= Exercise instructions =
Filter these entries so that only lines with the word "STEPPER" remain.

▬▬▬▬▬▬▬▬▬▬

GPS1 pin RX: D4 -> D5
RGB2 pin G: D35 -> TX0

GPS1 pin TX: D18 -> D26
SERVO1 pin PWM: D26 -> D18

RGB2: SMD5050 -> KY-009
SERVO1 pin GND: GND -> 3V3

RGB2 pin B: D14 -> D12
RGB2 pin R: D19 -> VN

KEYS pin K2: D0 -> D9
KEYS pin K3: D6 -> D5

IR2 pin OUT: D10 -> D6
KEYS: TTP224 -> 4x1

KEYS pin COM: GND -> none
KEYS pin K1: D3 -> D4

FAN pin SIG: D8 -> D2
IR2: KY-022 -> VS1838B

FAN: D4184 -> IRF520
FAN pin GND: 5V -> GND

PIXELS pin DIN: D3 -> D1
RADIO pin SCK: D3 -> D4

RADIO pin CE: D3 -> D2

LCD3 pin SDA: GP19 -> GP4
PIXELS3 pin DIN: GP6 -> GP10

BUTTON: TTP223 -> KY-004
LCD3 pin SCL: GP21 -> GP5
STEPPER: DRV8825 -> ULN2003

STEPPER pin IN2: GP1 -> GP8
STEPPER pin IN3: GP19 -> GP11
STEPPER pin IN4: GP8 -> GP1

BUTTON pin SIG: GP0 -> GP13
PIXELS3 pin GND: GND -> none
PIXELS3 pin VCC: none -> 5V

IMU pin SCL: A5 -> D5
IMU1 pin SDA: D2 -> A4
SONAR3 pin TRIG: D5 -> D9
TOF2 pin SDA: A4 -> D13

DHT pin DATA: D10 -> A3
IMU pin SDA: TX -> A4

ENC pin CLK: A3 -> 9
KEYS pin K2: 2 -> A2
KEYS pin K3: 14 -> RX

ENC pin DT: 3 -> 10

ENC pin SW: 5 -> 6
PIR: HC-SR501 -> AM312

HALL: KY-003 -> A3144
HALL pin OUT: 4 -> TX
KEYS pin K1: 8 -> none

▬▬▬▬▬▬▬▬▬▬

= Answer to the exercise =
STEPPER: DRV8825 -> ULN2003
STEPPER pin IN2: GP1 -> GP8
STEPPER pin IN3: GP19 -> GP11
STEPPER pin IN4: GP8 -> GP1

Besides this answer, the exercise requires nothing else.